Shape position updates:
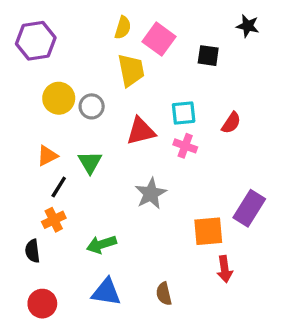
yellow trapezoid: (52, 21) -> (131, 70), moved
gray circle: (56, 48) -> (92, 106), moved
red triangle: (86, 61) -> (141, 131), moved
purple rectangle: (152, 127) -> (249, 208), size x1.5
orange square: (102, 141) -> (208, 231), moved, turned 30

▸ Work order: Write all the entries again word for word, minus the pictures.

▸ Answer section:
yellow trapezoid: (52, 21) -> (131, 70), moved
gray circle: (56, 48) -> (92, 106), moved
red triangle: (86, 61) -> (141, 131), moved
purple rectangle: (152, 127) -> (249, 208), size x1.5
orange square: (102, 141) -> (208, 231), moved, turned 30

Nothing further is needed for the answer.